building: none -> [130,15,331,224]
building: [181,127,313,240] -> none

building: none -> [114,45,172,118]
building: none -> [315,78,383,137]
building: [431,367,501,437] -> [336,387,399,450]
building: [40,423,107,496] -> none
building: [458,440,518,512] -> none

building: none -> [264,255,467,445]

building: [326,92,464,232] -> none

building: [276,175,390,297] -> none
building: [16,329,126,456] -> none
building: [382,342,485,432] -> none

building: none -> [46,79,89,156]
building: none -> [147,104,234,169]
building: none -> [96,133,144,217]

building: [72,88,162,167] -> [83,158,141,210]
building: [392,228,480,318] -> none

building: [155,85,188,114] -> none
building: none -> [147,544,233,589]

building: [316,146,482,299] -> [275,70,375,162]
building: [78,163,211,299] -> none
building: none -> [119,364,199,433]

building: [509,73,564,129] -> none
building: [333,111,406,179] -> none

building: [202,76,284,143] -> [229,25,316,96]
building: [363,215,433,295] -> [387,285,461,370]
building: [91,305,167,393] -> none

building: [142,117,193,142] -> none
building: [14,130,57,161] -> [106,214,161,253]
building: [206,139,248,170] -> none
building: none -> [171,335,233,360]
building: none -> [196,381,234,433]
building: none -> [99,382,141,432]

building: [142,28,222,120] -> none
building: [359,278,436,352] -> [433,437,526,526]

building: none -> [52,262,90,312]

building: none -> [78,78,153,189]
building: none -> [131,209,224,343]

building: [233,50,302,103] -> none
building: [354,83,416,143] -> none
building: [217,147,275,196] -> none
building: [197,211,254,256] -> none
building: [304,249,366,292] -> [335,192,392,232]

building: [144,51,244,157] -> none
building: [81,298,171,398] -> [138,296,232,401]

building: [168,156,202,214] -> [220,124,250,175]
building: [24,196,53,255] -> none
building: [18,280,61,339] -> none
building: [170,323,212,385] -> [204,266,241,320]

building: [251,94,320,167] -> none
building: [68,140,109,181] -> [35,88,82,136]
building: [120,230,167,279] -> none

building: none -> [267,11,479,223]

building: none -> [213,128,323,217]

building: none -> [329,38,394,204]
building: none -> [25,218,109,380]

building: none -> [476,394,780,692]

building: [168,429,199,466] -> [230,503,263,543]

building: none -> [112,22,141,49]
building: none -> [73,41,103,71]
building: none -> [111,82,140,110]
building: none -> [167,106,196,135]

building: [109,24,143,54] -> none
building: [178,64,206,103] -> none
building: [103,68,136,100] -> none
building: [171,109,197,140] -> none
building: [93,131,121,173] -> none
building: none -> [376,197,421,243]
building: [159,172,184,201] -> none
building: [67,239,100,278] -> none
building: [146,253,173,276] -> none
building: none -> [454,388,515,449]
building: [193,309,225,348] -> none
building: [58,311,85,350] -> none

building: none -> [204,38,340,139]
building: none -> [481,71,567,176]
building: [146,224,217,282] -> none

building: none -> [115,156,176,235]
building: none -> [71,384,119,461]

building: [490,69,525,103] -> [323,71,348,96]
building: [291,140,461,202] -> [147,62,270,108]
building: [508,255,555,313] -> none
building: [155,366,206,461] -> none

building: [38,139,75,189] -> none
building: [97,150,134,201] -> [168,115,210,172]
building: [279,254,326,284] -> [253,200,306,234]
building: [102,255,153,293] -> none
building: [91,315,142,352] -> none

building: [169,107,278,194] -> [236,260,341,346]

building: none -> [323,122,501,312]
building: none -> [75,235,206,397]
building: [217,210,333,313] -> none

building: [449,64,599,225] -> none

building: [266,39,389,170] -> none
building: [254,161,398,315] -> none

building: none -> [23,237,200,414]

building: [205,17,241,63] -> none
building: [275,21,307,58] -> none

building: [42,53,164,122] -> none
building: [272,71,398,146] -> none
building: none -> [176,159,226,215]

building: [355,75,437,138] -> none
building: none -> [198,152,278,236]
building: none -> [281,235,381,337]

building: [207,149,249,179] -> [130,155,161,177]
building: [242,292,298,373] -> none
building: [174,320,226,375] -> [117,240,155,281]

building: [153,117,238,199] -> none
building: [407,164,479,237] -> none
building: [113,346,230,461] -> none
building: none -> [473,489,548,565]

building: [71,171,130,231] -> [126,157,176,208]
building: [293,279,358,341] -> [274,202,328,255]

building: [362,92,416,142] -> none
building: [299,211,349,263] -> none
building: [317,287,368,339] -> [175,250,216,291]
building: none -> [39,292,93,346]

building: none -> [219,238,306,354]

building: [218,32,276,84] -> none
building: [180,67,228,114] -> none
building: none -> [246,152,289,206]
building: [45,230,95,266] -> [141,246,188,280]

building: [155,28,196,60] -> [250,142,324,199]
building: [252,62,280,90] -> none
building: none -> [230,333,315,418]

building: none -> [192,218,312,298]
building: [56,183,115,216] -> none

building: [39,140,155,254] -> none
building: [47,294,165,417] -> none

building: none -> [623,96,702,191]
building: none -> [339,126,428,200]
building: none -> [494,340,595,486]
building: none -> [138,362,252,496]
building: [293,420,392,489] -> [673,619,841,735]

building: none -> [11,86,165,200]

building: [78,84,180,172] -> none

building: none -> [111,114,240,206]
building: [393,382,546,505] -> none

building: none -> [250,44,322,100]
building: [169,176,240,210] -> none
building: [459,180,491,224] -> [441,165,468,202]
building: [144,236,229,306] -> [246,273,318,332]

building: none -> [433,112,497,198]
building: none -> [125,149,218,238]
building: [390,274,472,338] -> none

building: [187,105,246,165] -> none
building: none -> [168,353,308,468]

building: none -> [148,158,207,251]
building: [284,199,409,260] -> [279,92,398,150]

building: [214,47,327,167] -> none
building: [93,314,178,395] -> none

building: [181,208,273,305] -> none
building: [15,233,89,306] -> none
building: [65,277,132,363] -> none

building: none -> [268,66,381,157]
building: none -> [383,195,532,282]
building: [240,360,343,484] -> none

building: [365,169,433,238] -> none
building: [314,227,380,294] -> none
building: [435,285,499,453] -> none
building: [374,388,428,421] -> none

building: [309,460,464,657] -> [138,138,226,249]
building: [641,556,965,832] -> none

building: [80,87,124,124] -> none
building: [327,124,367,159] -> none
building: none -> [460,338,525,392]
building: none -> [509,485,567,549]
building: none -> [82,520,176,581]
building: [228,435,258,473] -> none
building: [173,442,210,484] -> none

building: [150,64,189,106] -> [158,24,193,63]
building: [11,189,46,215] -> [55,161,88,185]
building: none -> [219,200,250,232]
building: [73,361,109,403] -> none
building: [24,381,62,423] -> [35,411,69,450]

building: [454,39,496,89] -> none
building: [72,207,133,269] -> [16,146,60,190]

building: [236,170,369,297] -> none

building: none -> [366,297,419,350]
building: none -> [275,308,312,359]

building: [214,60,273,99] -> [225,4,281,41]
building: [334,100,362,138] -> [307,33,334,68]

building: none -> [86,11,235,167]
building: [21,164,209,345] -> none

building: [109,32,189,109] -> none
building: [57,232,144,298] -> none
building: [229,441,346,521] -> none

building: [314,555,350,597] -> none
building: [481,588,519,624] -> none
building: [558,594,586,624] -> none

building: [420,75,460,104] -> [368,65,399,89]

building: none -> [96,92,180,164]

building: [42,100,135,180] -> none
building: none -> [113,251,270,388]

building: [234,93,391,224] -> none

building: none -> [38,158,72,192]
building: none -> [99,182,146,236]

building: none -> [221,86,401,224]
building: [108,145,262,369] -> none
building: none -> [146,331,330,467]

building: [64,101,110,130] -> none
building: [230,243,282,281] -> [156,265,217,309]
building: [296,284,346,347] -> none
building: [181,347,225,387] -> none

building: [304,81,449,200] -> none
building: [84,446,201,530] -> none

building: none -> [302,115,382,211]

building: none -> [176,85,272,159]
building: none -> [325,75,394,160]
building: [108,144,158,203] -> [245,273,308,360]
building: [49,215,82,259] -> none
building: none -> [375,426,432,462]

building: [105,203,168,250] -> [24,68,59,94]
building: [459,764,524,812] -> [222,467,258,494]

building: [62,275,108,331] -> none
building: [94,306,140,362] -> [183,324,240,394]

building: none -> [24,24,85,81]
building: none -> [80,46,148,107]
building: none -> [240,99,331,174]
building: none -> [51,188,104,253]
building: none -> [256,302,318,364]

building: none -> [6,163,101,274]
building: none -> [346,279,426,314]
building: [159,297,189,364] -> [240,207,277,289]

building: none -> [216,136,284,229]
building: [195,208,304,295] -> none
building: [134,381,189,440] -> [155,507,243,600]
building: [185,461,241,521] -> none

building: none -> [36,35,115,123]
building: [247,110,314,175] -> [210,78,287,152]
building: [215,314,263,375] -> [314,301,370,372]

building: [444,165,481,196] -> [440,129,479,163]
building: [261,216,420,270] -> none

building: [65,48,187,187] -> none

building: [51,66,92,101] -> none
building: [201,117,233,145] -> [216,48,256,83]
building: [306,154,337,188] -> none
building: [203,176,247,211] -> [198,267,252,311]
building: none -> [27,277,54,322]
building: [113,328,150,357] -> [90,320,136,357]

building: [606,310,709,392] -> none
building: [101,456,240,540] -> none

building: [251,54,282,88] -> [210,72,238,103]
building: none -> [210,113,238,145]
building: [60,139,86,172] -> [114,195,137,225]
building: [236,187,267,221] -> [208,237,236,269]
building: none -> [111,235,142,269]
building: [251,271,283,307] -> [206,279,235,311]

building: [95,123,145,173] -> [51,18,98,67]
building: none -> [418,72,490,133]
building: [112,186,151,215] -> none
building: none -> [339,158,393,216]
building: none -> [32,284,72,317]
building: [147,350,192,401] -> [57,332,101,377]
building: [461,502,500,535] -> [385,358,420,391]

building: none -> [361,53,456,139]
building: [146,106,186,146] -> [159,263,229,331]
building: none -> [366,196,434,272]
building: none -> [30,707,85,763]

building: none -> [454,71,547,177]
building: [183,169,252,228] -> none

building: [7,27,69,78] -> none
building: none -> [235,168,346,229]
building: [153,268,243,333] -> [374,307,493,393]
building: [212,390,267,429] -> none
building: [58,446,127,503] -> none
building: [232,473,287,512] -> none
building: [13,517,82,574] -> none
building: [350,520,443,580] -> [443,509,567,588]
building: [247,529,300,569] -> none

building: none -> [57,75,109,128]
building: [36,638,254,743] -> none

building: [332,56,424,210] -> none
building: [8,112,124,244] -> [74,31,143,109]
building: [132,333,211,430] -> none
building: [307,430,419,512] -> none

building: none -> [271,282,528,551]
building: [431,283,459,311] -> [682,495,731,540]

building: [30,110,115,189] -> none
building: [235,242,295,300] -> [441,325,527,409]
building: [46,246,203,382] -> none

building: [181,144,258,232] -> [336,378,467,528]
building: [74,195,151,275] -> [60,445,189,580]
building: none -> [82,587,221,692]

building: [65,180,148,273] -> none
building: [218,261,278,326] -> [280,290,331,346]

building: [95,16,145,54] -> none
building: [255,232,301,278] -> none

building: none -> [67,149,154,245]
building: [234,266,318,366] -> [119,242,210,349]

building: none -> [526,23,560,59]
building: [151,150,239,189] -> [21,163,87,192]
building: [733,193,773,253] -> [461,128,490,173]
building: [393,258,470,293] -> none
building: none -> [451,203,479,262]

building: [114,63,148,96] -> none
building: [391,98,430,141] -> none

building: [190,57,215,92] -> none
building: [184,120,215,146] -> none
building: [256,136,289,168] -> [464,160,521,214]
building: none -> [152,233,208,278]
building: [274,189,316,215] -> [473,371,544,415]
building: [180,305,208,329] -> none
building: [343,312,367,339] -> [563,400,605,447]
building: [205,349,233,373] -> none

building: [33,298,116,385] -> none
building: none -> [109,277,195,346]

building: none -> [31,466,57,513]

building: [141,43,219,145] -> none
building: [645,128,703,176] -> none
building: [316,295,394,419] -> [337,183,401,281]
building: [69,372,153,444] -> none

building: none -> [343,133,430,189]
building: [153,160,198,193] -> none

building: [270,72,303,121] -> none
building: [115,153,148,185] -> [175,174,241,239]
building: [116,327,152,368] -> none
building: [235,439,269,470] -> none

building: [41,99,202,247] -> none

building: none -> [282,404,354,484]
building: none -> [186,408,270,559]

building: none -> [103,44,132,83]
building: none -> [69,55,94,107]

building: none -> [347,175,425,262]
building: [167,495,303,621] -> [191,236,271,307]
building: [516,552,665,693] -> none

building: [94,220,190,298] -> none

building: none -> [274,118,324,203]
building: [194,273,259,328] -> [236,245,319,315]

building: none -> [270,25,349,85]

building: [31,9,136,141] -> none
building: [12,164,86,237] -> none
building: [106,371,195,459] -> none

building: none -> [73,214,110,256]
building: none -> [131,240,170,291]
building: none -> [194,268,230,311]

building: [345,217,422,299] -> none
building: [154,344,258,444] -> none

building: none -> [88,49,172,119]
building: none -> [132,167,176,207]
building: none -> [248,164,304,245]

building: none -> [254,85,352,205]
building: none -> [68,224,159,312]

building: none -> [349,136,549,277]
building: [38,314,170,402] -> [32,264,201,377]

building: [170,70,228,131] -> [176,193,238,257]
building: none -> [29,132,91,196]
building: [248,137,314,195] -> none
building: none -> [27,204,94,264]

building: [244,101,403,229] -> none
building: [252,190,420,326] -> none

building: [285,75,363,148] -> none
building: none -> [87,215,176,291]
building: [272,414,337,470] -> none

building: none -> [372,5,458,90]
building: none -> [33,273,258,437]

......

Your task:
Please return every line from the first one in the records above down to the line containing "building: none -> [264,255,467,445]", including both, exactly as written and nothing more.

Output of the task:
building: none -> [130,15,331,224]
building: [181,127,313,240] -> none

building: none -> [114,45,172,118]
building: none -> [315,78,383,137]
building: [431,367,501,437] -> [336,387,399,450]
building: [40,423,107,496] -> none
building: [458,440,518,512] -> none

building: none -> [264,255,467,445]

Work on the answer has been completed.